• _GIVEN INSTRUCTION_
Pick out every line in the rows below that contains the word "acciaccatura", and copy each of those lines in full.

[Stored dataset items]
==================================================
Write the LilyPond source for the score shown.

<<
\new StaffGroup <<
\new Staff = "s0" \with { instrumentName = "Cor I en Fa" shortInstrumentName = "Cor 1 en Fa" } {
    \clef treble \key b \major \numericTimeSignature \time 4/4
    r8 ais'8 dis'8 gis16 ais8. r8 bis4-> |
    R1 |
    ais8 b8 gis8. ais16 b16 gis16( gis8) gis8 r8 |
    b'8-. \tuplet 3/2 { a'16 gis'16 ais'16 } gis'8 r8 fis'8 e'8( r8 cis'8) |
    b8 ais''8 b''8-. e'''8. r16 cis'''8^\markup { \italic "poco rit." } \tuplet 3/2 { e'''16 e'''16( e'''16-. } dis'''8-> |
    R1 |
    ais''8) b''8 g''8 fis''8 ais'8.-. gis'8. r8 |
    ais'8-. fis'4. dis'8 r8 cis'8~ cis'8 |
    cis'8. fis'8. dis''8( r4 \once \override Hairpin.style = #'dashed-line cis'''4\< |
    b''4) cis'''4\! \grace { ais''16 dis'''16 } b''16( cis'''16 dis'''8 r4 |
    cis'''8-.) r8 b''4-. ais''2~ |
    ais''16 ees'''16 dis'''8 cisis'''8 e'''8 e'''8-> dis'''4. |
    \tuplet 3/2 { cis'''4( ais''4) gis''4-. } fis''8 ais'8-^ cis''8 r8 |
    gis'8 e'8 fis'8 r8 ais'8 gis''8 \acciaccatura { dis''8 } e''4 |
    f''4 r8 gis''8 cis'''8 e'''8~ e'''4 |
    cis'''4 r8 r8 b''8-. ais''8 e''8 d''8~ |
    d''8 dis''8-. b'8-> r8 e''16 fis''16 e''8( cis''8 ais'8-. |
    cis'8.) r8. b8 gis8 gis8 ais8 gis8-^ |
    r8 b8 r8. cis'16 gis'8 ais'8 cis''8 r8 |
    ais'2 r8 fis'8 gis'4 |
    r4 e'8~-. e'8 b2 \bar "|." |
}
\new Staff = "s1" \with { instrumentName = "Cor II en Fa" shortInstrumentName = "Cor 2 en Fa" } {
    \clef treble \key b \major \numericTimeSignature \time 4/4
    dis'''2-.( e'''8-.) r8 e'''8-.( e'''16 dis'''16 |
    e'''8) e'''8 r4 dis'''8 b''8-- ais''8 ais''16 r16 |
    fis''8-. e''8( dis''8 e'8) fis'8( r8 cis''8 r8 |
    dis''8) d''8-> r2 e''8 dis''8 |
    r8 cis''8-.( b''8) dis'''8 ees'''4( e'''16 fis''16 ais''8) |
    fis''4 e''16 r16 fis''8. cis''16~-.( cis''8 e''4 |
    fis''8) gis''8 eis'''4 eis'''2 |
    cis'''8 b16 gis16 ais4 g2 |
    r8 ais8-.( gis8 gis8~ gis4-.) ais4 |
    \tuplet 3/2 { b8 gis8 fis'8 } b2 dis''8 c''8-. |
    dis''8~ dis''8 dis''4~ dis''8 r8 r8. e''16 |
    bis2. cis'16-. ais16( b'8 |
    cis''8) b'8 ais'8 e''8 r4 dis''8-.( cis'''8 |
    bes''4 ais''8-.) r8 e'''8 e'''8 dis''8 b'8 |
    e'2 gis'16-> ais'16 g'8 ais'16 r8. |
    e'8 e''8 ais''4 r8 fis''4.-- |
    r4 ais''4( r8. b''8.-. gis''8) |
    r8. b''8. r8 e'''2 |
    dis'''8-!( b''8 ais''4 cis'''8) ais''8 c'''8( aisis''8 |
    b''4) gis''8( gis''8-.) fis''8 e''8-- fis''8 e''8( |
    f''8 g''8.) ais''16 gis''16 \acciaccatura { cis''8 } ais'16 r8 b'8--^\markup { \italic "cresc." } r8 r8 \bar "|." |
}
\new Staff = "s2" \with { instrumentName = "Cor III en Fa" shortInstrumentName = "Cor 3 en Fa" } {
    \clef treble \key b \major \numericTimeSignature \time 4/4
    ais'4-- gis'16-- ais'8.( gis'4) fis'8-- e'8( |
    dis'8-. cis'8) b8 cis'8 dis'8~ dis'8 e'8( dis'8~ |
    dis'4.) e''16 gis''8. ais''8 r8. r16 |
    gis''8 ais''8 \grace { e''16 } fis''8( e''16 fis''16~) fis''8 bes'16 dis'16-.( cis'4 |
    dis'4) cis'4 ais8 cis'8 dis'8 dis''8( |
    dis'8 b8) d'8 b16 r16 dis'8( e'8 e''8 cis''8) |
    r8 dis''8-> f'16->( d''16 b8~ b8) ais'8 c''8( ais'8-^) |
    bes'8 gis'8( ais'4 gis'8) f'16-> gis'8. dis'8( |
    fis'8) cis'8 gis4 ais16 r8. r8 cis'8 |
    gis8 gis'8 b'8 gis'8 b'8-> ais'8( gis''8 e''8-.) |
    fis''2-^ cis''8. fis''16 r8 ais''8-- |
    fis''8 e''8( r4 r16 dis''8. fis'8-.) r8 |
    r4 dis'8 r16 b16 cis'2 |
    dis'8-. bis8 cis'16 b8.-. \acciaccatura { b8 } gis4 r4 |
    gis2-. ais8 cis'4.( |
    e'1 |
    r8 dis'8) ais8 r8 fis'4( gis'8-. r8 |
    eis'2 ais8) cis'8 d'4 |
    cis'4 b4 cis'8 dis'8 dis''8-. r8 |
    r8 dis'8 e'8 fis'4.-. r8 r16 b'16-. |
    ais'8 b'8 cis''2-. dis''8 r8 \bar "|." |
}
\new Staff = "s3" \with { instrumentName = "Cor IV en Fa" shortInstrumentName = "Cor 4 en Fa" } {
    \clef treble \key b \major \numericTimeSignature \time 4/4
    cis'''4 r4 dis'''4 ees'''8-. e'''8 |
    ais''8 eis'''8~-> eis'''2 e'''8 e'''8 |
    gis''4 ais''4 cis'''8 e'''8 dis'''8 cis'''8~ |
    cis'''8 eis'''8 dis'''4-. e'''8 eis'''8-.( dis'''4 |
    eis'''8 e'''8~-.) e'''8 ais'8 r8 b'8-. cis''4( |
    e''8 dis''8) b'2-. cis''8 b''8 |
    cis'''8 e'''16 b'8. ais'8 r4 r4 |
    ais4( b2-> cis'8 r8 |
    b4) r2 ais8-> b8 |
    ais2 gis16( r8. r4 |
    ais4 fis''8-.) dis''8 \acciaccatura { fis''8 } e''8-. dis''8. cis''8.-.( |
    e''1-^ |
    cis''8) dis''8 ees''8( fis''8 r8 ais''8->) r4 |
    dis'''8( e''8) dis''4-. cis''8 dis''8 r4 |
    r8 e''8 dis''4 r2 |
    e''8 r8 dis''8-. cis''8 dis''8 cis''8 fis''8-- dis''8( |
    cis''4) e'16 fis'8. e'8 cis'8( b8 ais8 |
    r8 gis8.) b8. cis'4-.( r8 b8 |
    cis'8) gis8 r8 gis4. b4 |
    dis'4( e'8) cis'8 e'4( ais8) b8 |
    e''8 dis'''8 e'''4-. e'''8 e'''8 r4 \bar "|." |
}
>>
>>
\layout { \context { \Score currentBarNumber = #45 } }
==================================================
• _CORRECT RESPONSE_
    gis'8 e'8 fis'8 r8 ais'8 gis''8 \acciaccatura { dis''8 } e''4 |
    f''8 g''8.) ais''16 gis''16 \acciaccatura { cis''8 } ais'16 r8 b'8--^\markup { \italic "cresc." } r8 r8 \bar "|." |
    dis'8-. bis8 cis'16 b8.-. \acciaccatura { b8 } gis4 r4 |
    ais4 fis''8-.) dis''8 \acciaccatura { fis''8 } e''8-. dis''8. cis''8.-.( |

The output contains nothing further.